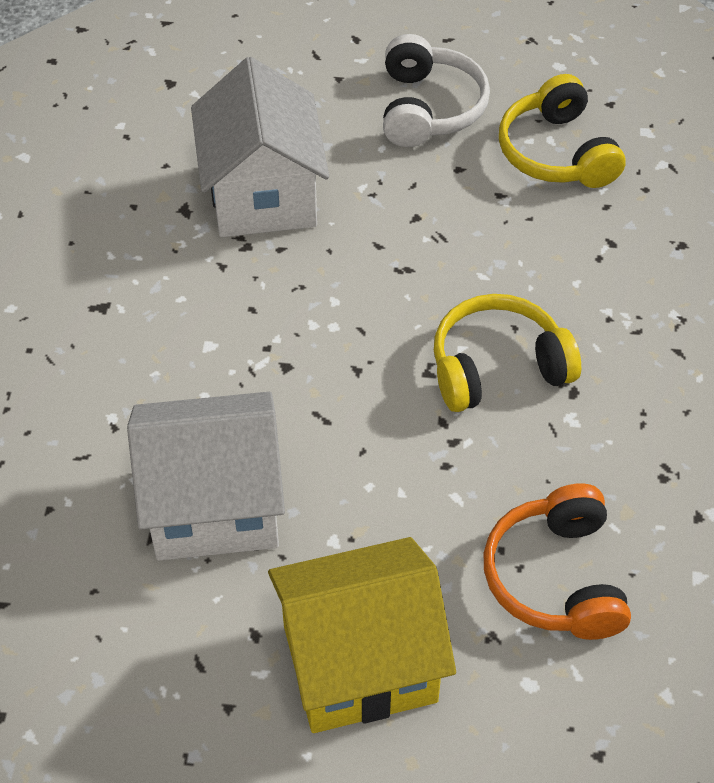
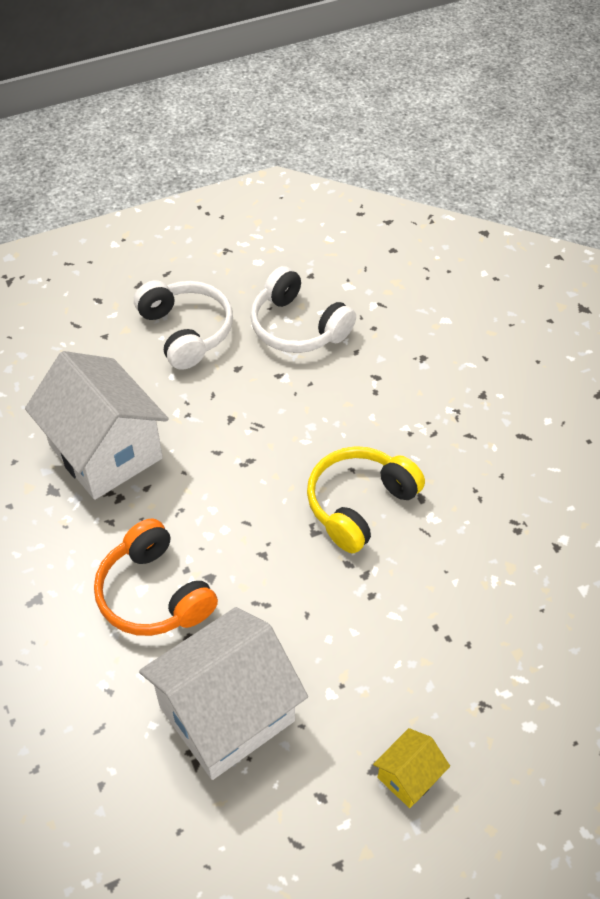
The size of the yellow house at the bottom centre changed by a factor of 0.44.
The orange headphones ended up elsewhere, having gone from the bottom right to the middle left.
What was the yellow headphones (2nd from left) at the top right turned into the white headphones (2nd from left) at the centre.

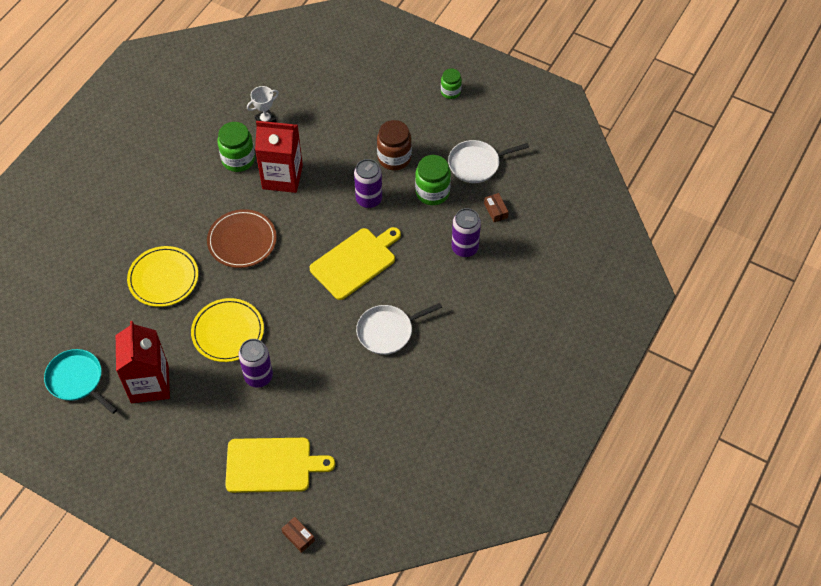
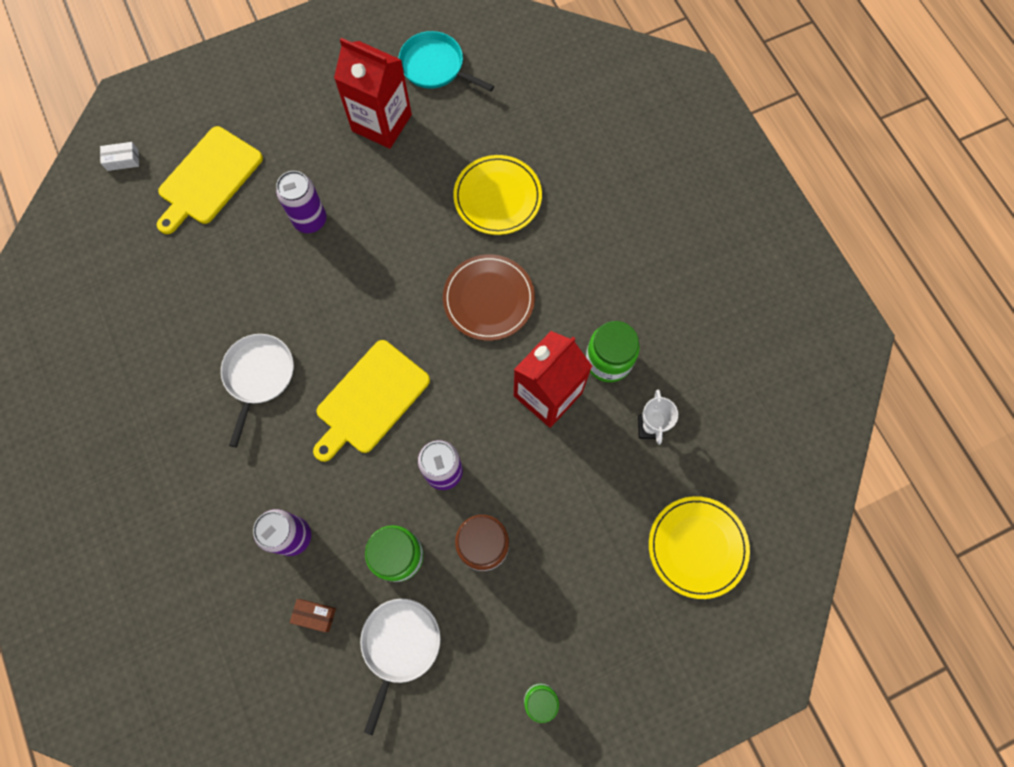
The turquoise pan at the middle left ended up facing another way, 135 degrees counterclockwise from before.
The yellow plate (2nd from left) ended up elsewhere, having gone from the middle left to the bottom right.
What was the brown box (1st from left) at the bottom centre turned into the white box at the top left.
The yellow cutting board (2nd from left) at the centre ended up facing another way, 45 degrees clockwise from before.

Exercise description:
Your copy of the entries must be exact and must not include any of their pictures.

Your response:
The size of the yellow house at the bottom centre changed by a factor of 0.44.
The orange headphones ended up elsewhere, having gone from the bottom right to the middle left.
What was the yellow headphones (2nd from left) at the top right turned into the white headphones (2nd from left) at the centre.

The turquoise pan at the middle left ended up facing another way, 135 degrees counterclockwise from before.
The yellow plate (2nd from left) ended up elsewhere, having gone from the middle left to the bottom right.
What was the brown box (1st from left) at the bottom centre turned into the white box at the top left.
The yellow cutting board (2nd from left) at the centre ended up facing another way, 45 degrees clockwise from before.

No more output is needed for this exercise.